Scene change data
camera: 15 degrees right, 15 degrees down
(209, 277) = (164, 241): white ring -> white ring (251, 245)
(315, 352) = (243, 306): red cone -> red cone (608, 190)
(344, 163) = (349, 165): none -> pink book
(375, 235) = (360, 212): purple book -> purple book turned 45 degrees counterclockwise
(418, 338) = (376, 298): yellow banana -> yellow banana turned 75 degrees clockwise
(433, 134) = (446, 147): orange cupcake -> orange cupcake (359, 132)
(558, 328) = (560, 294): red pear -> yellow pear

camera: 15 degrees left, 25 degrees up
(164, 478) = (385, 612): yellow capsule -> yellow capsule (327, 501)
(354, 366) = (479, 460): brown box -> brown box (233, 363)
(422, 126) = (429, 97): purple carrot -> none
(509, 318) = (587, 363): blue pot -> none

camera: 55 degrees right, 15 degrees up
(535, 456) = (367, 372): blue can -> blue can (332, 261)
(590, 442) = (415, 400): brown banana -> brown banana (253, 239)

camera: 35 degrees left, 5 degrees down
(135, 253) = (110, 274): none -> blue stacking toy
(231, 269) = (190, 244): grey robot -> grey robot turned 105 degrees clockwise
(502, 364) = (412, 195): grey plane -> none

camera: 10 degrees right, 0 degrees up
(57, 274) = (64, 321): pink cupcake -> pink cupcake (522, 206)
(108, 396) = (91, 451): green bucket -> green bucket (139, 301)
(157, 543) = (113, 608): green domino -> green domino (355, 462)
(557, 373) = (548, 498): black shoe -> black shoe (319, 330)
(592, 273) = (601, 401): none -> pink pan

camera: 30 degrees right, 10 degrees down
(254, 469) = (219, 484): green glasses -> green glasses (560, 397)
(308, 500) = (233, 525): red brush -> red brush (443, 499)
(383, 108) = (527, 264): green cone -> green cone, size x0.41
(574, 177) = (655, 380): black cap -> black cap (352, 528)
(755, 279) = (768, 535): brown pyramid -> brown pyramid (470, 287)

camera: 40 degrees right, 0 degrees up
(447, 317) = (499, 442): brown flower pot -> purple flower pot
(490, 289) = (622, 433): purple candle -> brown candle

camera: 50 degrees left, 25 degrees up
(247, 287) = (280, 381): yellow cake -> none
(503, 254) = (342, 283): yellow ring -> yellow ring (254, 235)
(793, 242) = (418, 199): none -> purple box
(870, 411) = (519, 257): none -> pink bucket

Your goal: Transcribe every record above exactly as it appears.

Response to the task:
camera: 15 degrees right, 15 degrees down
(209, 277) = (164, 241): white ring -> white ring (251, 245)
(315, 352) = (243, 306): red cone -> red cone (608, 190)
(344, 163) = (349, 165): none -> pink book
(375, 235) = (360, 212): purple book -> purple book turned 45 degrees counterclockwise
(418, 338) = (376, 298): yellow banana -> yellow banana turned 75 degrees clockwise
(433, 134) = (446, 147): orange cupcake -> orange cupcake (359, 132)
(558, 328) = (560, 294): red pear -> yellow pear

camera: 15 degrees left, 25 degrees up
(164, 478) = (385, 612): yellow capsule -> yellow capsule (327, 501)
(354, 366) = (479, 460): brown box -> brown box (233, 363)
(422, 126) = (429, 97): purple carrot -> none
(509, 318) = (587, 363): blue pot -> none

camera: 55 degrees right, 15 degrees up
(535, 456) = (367, 372): blue can -> blue can (332, 261)
(590, 442) = (415, 400): brown banana -> brown banana (253, 239)

camera: 35 degrees left, 5 degrees down
(135, 253) = (110, 274): none -> blue stacking toy
(231, 269) = (190, 244): grey robot -> grey robot turned 105 degrees clockwise
(502, 364) = (412, 195): grey plane -> none

camera: 10 degrees right, 0 degrees up
(57, 274) = (64, 321): pink cupcake -> pink cupcake (522, 206)
(108, 396) = (91, 451): green bucket -> green bucket (139, 301)
(157, 543) = (113, 608): green domino -> green domino (355, 462)
(557, 373) = (548, 498): black shoe -> black shoe (319, 330)
(592, 273) = (601, 401): none -> pink pan

camera: 30 degrees right, 10 degrees down
(254, 469) = (219, 484): green glasses -> green glasses (560, 397)
(308, 500) = (233, 525): red brush -> red brush (443, 499)
(383, 108) = (527, 264): green cone -> green cone, size x0.41
(574, 177) = (655, 380): black cap -> black cap (352, 528)
(755, 279) = (768, 535): brown pyramid -> brown pyramid (470, 287)

camera: 40 degrees right, 0 degrees up
(447, 317) = (499, 442): brown flower pot -> purple flower pot
(490, 289) = (622, 433): purple candle -> brown candle

camera: 50 degrees left, 25 degrees up
(247, 287) = (280, 381): yellow cake -> none
(503, 254) = (342, 283): yellow ring -> yellow ring (254, 235)
(793, 242) = (418, 199): none -> purple box
(870, 411) = (519, 257): none -> pink bucket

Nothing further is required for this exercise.